**INPUT RECORDS:**
▬▬▬▬▬▬▬▬▬▬
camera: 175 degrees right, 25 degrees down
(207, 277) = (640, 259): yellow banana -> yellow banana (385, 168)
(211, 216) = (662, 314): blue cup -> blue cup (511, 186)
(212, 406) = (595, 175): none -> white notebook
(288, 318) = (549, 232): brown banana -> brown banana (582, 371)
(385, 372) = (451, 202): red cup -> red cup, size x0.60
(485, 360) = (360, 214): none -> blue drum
▬▬▬▬▬▬▬▬▬▬
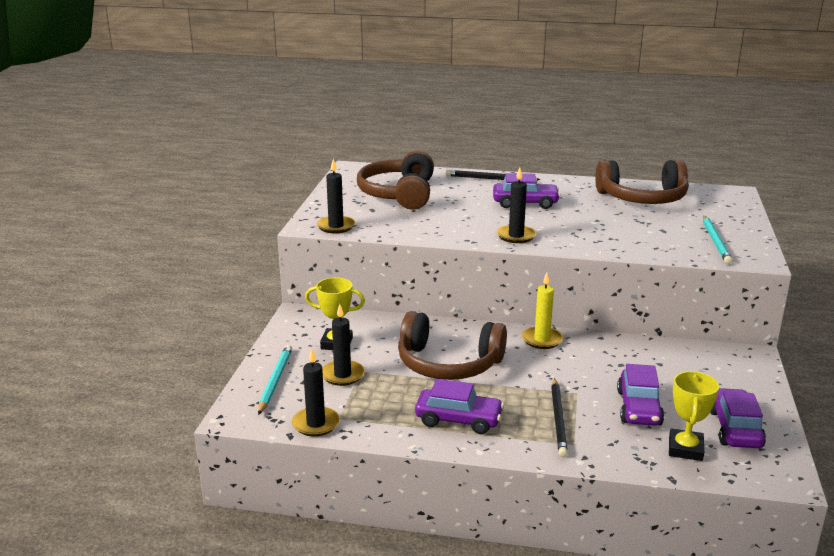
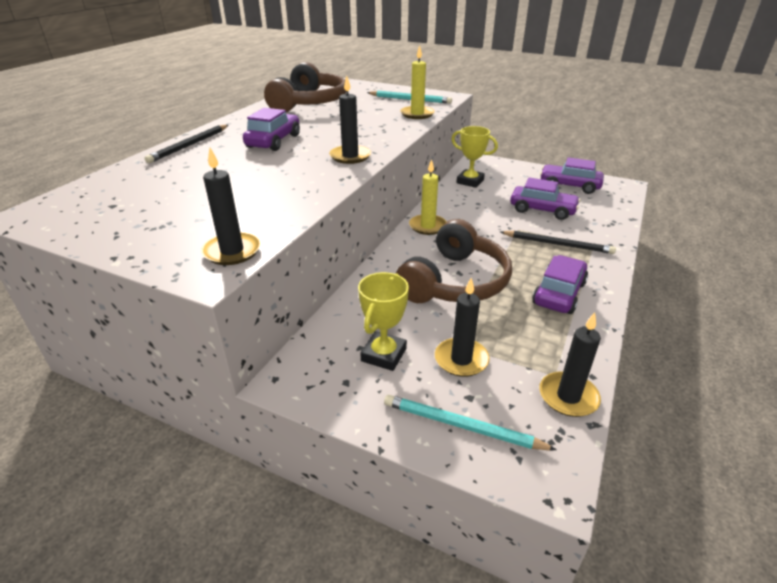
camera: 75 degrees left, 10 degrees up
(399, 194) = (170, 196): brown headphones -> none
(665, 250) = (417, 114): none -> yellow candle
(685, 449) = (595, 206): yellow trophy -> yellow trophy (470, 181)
▬▬▬▬▬▬▬▬▬▬
**ABOUT THIS EXERCISE:**
Retype exactly, and only, the lines above from the one where "(665, 250) = (417, 114): none" occurs up to and including the one where "(685, 449) = (595, 206): yellow" occurs.

**WRITTEN RESPONSE:**
(665, 250) = (417, 114): none -> yellow candle
(685, 449) = (595, 206): yellow trophy -> yellow trophy (470, 181)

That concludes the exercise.